__TASK DATA__.

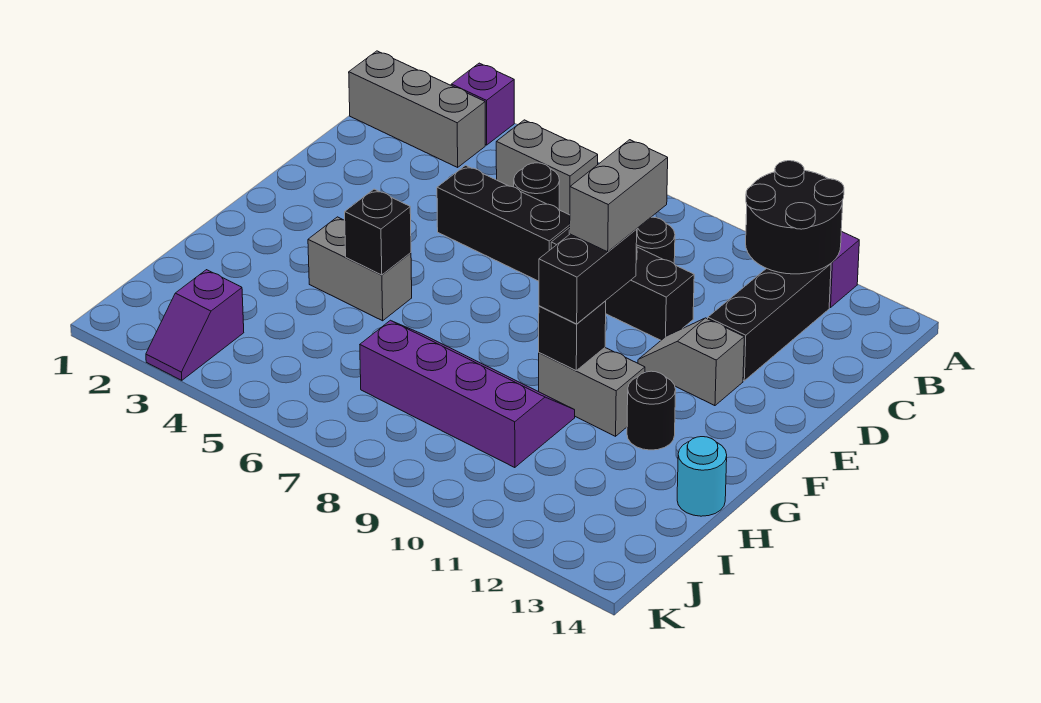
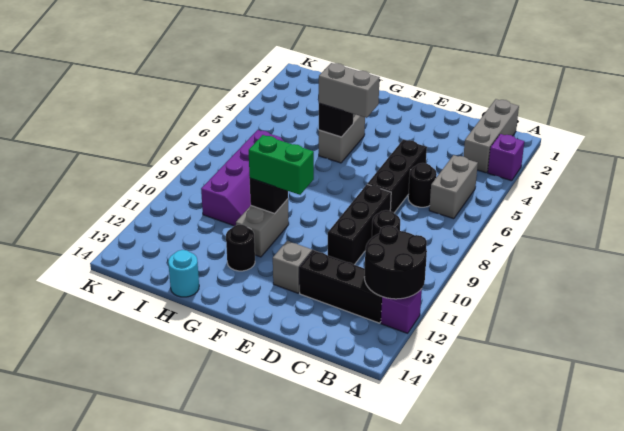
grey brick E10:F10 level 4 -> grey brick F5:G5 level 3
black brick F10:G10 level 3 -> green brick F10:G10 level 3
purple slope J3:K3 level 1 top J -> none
* * *
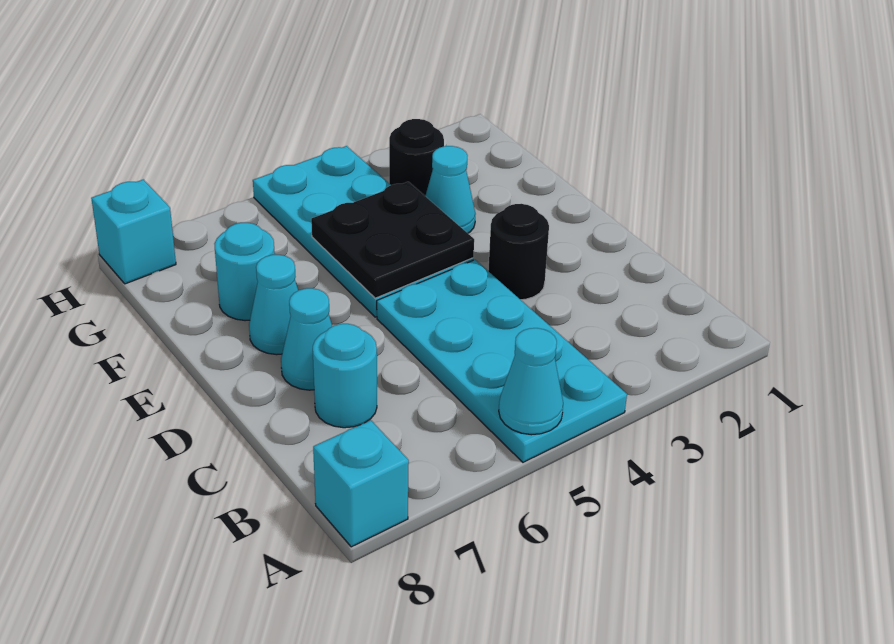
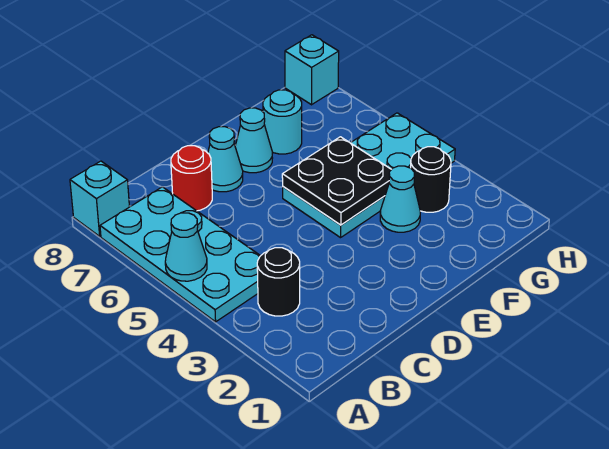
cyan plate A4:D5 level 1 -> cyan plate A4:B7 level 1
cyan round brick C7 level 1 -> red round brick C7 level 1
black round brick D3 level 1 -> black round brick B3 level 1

__WHAT YOU ARE ASKED TO DO__. Begin with the line that has "cyan round brick" in the listing above and end after the line that has "black round brick D3"; output those lines exactly.

__SOLVED PROBLEM__.
cyan round brick C7 level 1 -> red round brick C7 level 1
black round brick D3 level 1 -> black round brick B3 level 1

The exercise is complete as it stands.